[DATA EXTRACT — start]

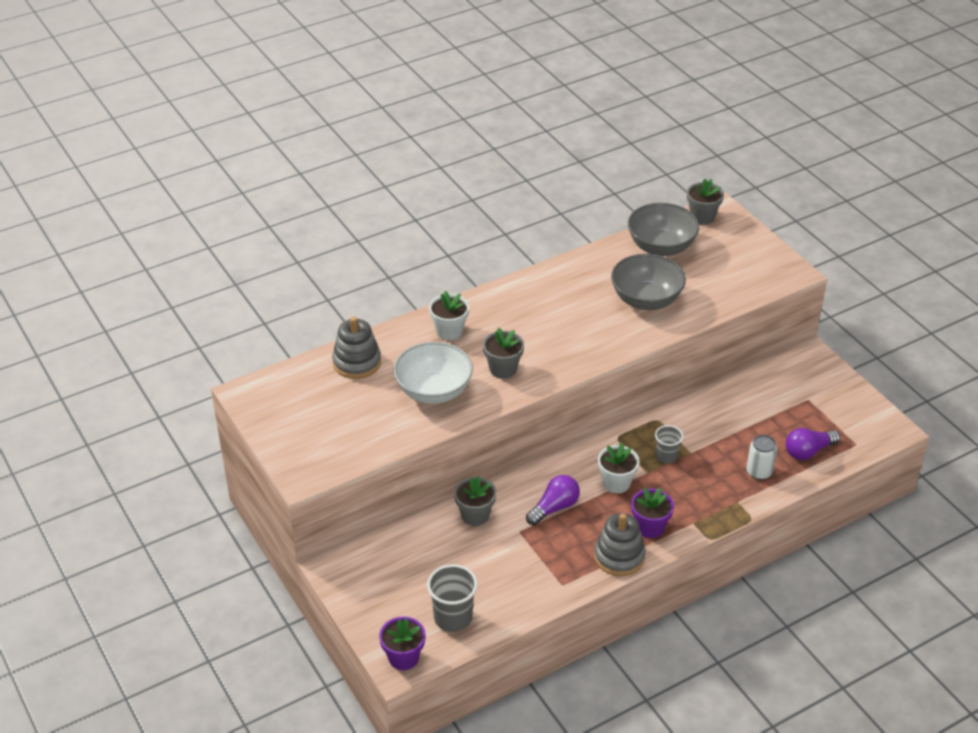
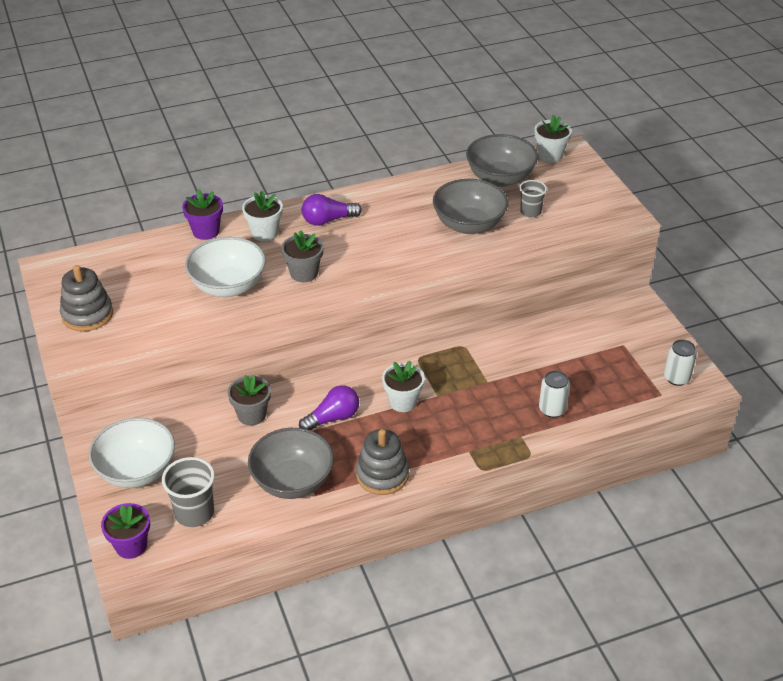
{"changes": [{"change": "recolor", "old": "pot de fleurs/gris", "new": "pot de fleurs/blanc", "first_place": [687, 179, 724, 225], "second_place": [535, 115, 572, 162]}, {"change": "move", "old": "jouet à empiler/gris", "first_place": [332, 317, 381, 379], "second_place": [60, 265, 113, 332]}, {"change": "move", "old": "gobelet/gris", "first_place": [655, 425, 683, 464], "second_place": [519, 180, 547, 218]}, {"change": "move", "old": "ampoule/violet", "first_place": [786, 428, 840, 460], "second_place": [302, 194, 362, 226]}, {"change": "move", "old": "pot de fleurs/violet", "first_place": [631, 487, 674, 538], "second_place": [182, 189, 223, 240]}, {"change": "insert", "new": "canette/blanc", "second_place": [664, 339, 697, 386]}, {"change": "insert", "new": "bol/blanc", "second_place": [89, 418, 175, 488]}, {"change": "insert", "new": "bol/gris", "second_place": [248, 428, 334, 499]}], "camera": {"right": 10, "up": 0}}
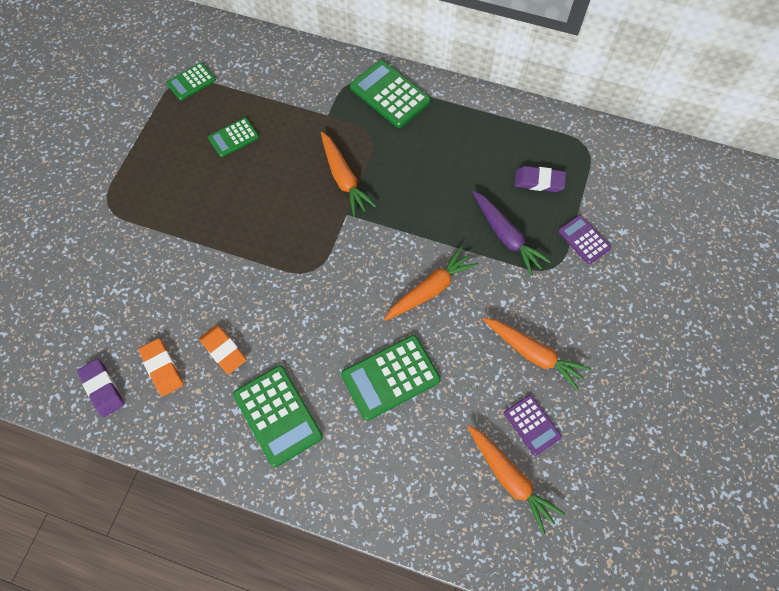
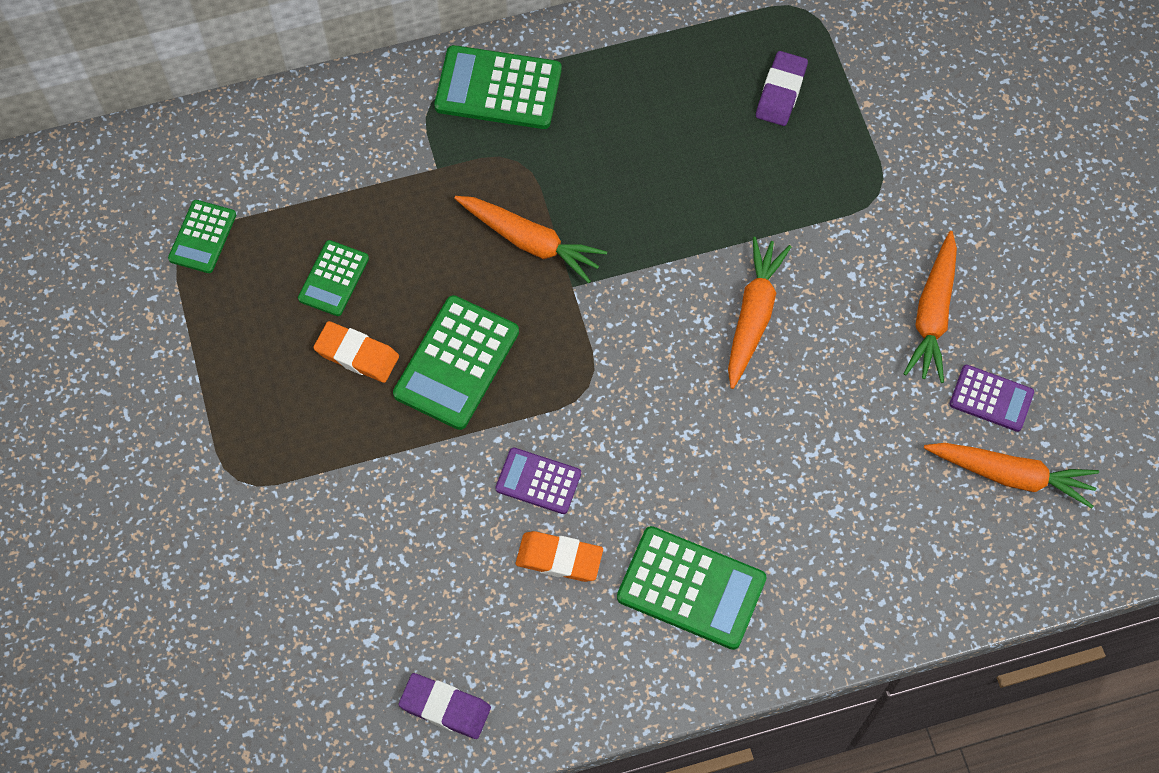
{"changes": [{"change": "rotate", "old": "gomme/violet", "first_place": [514, 166, 566, 192], "second_place": [756, 51, 808, 126], "degrees": -45}, {"change": "delete", "old": "carotte/violet", "first_place": [473, 191, 551, 276]}, {"change": "move", "old": "calculatrice/violet", "first_place": [558, 215, 611, 264], "second_place": [495, 447, 581, 514]}, {"change": "rotate", "old": "carotte/orange", "first_place": [482, 318, 591, 391], "second_place": [904, 231, 957, 383], "degrees": 105}, {"change": "move", "old": "calculatrice/vert", "first_place": [341, 335, 441, 421], "second_place": [393, 295, 519, 430]}, {"change": "move", "old": "gomme/orange", "first_place": [138, 338, 184, 396], "second_place": [313, 321, 399, 383]}], "camera": {"right": -35, "up": 0}}
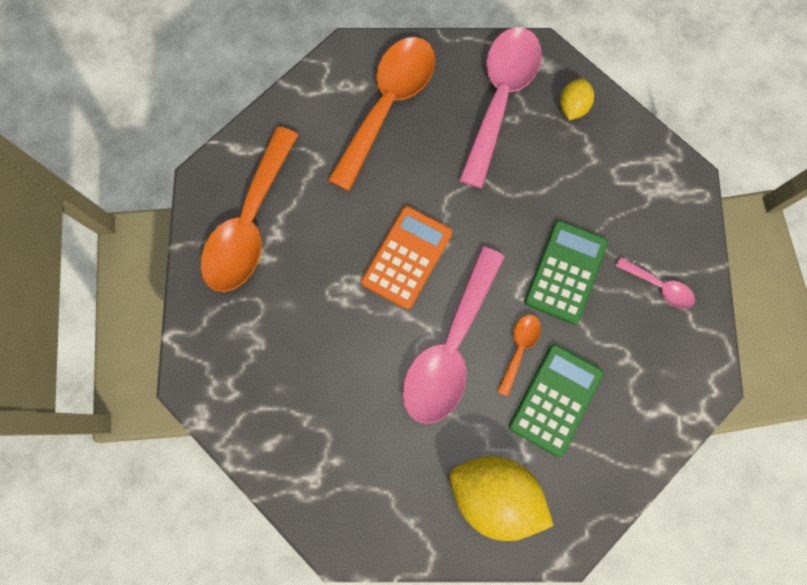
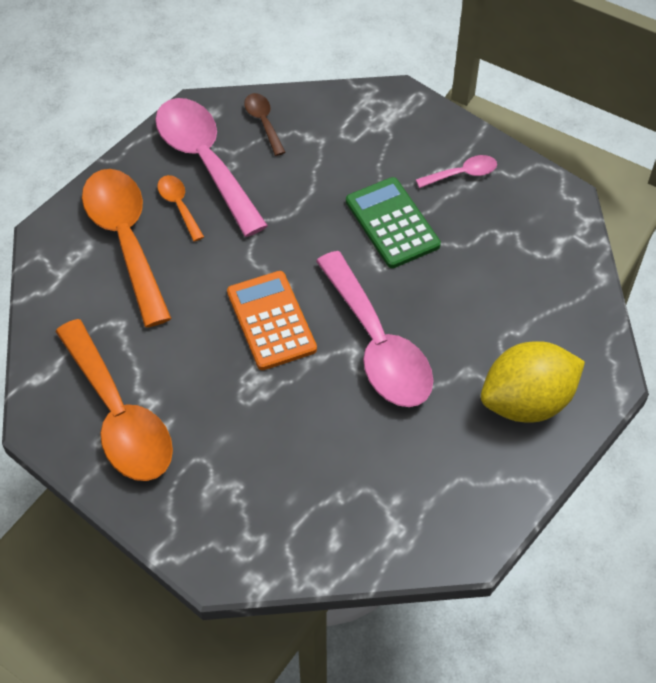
{"changes": [{"change": "replace", "old": "citron/jaune", "new": "cuillère/marron", "first_place": [560, 78, 594, 121], "second_place": [244, 93, 285, 156]}, {"change": "move", "old": "cuillère/orange", "first_place": [497, 314, 541, 396], "second_place": [157, 175, 204, 242]}, {"change": "delete", "old": "calculatrice/vert", "first_place": [509, 344, 603, 457]}], "camera": {"right": -50, "up": -20}}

[DATA EXTRACT — finish]

Each line above is to be copied exactly, and the pictures are to be dropped.

▶ [WRITTEN SOLUTION]:
{"changes": [{"change": "recolor", "old": "pot de fleurs/gris", "new": "pot de fleurs/blanc", "first_place": [687, 179, 724, 225], "second_place": [535, 115, 572, 162]}, {"change": "move", "old": "jouet à empiler/gris", "first_place": [332, 317, 381, 379], "second_place": [60, 265, 113, 332]}, {"change": "move", "old": "gobelet/gris", "first_place": [655, 425, 683, 464], "second_place": [519, 180, 547, 218]}, {"change": "move", "old": "ampoule/violet", "first_place": [786, 428, 840, 460], "second_place": [302, 194, 362, 226]}, {"change": "move", "old": "pot de fleurs/violet", "first_place": [631, 487, 674, 538], "second_place": [182, 189, 223, 240]}, {"change": "insert", "new": "canette/blanc", "second_place": [664, 339, 697, 386]}, {"change": "insert", "new": "bol/blanc", "second_place": [89, 418, 175, 488]}, {"change": "insert", "new": "bol/gris", "second_place": [248, 428, 334, 499]}], "camera": {"right": 10, "up": 0}}
{"changes": [{"change": "rotate", "old": "gomme/violet", "first_place": [514, 166, 566, 192], "second_place": [756, 51, 808, 126], "degrees": -45}, {"change": "delete", "old": "carotte/violet", "first_place": [473, 191, 551, 276]}, {"change": "move", "old": "calculatrice/violet", "first_place": [558, 215, 611, 264], "second_place": [495, 447, 581, 514]}, {"change": "rotate", "old": "carotte/orange", "first_place": [482, 318, 591, 391], "second_place": [904, 231, 957, 383], "degrees": 105}, {"change": "move", "old": "calculatrice/vert", "first_place": [341, 335, 441, 421], "second_place": [393, 295, 519, 430]}, {"change": "move", "old": "gomme/orange", "first_place": [138, 338, 184, 396], "second_place": [313, 321, 399, 383]}], "camera": {"right": -35, "up": 0}}
{"changes": [{"change": "replace", "old": "citron/jaune", "new": "cuillère/marron", "first_place": [560, 78, 594, 121], "second_place": [244, 93, 285, 156]}, {"change": "move", "old": "cuillère/orange", "first_place": [497, 314, 541, 396], "second_place": [157, 175, 204, 242]}, {"change": "delete", "old": "calculatrice/vert", "first_place": [509, 344, 603, 457]}], "camera": {"right": -50, "up": -20}}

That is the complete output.